**PROBLEM TO WORK ON**
Rewrite the rows from the line containing "cyan pentagon: rotated" to the line containing "purple ellipse: moved 27 px up", both included, as a JSON list of strings with one string per line and blank lines omitted.

═════ INPUT FOR THIS TASK ═════

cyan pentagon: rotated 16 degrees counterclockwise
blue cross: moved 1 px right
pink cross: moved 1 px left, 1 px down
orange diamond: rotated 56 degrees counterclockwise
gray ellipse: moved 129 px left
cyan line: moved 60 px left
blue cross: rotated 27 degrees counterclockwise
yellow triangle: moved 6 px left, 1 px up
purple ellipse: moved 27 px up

═════
═════ INPUT FOR THIS TASK ═════

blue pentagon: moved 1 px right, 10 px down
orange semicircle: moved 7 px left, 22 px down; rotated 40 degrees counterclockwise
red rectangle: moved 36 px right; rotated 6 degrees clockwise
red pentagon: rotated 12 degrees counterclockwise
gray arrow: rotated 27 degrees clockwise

═════

**EXERCISE OUTPUT**
[
  "cyan pentagon: rotated 16 degrees counterclockwise",
  "blue cross: moved 1 px right",
  "pink cross: moved 1 px left, 1 px down",
  "orange diamond: rotated 56 degrees counterclockwise",
  "gray ellipse: moved 129 px left",
  "cyan line: moved 60 px left",
  "blue cross: rotated 27 degrees counterclockwise",
  "yellow triangle: moved 6 px left, 1 px up",
  "purple ellipse: moved 27 px up"
]